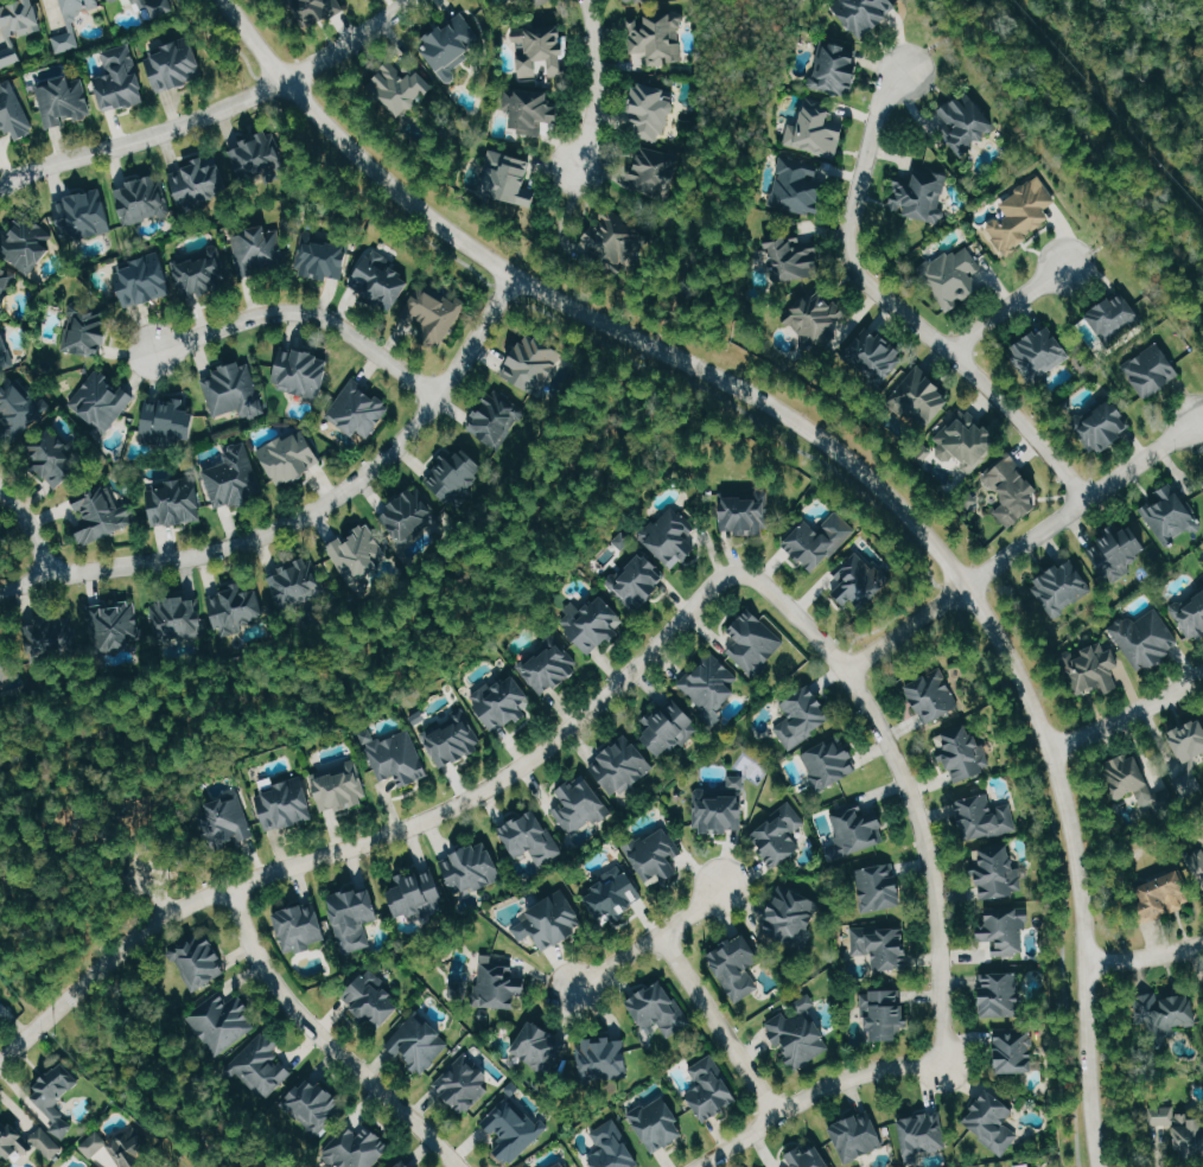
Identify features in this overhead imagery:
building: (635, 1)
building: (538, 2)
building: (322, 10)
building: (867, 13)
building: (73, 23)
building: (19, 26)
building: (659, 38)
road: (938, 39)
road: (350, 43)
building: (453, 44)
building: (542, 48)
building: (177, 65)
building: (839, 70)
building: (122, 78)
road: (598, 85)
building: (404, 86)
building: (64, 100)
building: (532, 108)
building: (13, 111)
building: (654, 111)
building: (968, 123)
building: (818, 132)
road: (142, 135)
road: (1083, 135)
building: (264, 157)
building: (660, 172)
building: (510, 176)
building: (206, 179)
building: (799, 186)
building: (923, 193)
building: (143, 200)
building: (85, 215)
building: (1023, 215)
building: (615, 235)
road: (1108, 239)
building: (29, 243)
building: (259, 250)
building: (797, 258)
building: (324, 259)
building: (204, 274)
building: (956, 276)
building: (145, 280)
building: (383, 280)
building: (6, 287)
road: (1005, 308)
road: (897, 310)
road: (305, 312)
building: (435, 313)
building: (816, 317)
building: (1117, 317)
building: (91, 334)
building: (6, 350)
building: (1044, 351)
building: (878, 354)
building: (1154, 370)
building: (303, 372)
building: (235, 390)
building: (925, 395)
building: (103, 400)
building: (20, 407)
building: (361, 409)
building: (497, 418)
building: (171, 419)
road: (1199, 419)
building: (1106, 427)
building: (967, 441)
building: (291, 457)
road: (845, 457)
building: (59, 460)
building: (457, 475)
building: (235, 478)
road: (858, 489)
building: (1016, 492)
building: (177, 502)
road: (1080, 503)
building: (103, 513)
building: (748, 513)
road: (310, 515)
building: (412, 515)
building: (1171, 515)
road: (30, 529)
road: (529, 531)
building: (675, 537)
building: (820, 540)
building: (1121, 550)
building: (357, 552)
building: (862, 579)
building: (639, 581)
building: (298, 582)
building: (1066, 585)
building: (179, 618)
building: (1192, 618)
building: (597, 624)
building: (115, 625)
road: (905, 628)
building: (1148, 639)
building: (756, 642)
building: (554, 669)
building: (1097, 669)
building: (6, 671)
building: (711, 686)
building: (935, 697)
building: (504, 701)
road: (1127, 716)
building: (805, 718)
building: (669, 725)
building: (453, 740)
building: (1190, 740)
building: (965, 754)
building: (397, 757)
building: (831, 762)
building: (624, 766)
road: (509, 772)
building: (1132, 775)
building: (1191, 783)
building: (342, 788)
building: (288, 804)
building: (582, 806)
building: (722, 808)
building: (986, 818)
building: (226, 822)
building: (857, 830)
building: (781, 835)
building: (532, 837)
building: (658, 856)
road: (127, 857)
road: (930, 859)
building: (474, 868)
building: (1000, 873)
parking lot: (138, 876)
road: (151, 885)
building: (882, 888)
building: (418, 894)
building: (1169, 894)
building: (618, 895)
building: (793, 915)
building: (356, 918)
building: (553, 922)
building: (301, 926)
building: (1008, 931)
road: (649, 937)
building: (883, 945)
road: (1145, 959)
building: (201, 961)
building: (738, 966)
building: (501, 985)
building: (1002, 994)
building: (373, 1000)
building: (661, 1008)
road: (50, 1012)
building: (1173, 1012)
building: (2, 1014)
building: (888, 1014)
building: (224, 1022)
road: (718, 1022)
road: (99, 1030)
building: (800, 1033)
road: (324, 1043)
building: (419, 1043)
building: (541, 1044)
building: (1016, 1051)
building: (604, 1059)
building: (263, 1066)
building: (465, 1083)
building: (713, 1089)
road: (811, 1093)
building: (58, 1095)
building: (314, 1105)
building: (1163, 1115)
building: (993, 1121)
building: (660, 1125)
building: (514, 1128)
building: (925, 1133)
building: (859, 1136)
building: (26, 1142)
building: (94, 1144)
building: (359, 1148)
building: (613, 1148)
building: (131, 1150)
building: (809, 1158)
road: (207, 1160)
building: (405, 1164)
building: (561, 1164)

————————

▶ Work request
Write out every line above exactly as it is, leaving out the pictures.

▶ Response for this exercise
Identify features in this overhead imagery:
building: (635, 1)
building: (538, 2)
building: (322, 10)
building: (867, 13)
building: (73, 23)
building: (19, 26)
building: (659, 38)
road: (938, 39)
road: (350, 43)
building: (453, 44)
building: (542, 48)
building: (177, 65)
building: (839, 70)
building: (122, 78)
road: (598, 85)
building: (404, 86)
building: (64, 100)
building: (532, 108)
building: (13, 111)
building: (654, 111)
building: (968, 123)
building: (818, 132)
road: (142, 135)
road: (1083, 135)
building: (264, 157)
building: (660, 172)
building: (510, 176)
building: (206, 179)
building: (799, 186)
building: (923, 193)
building: (143, 200)
building: (85, 215)
building: (1023, 215)
building: (615, 235)
road: (1108, 239)
building: (29, 243)
building: (259, 250)
building: (797, 258)
building: (324, 259)
building: (204, 274)
building: (956, 276)
building: (145, 280)
building: (383, 280)
building: (6, 287)
road: (1005, 308)
road: (897, 310)
road: (305, 312)
building: (435, 313)
building: (816, 317)
building: (1117, 317)
building: (91, 334)
building: (6, 350)
building: (1044, 351)
building: (878, 354)
building: (1154, 370)
building: (303, 372)
building: (235, 390)
building: (925, 395)
building: (103, 400)
building: (20, 407)
building: (361, 409)
building: (497, 418)
building: (171, 419)
road: (1199, 419)
building: (1106, 427)
building: (967, 441)
building: (291, 457)
road: (845, 457)
building: (59, 460)
building: (457, 475)
building: (235, 478)
road: (858, 489)
building: (1016, 492)
building: (177, 502)
road: (1080, 503)
building: (103, 513)
building: (748, 513)
road: (310, 515)
building: (412, 515)
building: (1171, 515)
road: (30, 529)
road: (529, 531)
building: (675, 537)
building: (820, 540)
building: (1121, 550)
building: (357, 552)
building: (862, 579)
building: (639, 581)
building: (298, 582)
building: (1066, 585)
building: (179, 618)
building: (1192, 618)
building: (597, 624)
building: (115, 625)
road: (905, 628)
building: (1148, 639)
building: (756, 642)
building: (554, 669)
building: (1097, 669)
building: (6, 671)
building: (711, 686)
building: (935, 697)
building: (504, 701)
road: (1127, 716)
building: (805, 718)
building: (669, 725)
building: (453, 740)
building: (1190, 740)
building: (965, 754)
building: (397, 757)
building: (831, 762)
building: (624, 766)
road: (509, 772)
building: (1132, 775)
building: (1191, 783)
building: (342, 788)
building: (288, 804)
building: (582, 806)
building: (722, 808)
building: (986, 818)
building: (226, 822)
building: (857, 830)
building: (781, 835)
building: (532, 837)
building: (658, 856)
road: (127, 857)
road: (930, 859)
building: (474, 868)
building: (1000, 873)
parking lot: (138, 876)
road: (151, 885)
building: (882, 888)
building: (418, 894)
building: (1169, 894)
building: (618, 895)
building: (793, 915)
building: (356, 918)
building: (553, 922)
building: (301, 926)
building: (1008, 931)
road: (649, 937)
building: (883, 945)
road: (1145, 959)
building: (201, 961)
building: (738, 966)
building: (501, 985)
building: (1002, 994)
building: (373, 1000)
building: (661, 1008)
road: (50, 1012)
building: (1173, 1012)
building: (2, 1014)
building: (888, 1014)
building: (224, 1022)
road: (718, 1022)
road: (99, 1030)
building: (800, 1033)
road: (324, 1043)
building: (419, 1043)
building: (541, 1044)
building: (1016, 1051)
building: (604, 1059)
building: (263, 1066)
building: (465, 1083)
building: (713, 1089)
road: (811, 1093)
building: (58, 1095)
building: (314, 1105)
building: (1163, 1115)
building: (993, 1121)
building: (660, 1125)
building: (514, 1128)
building: (925, 1133)
building: (859, 1136)
building: (26, 1142)
building: (94, 1144)
building: (359, 1148)
building: (613, 1148)
building: (131, 1150)
building: (809, 1158)
road: (207, 1160)
building: (405, 1164)
building: (561, 1164)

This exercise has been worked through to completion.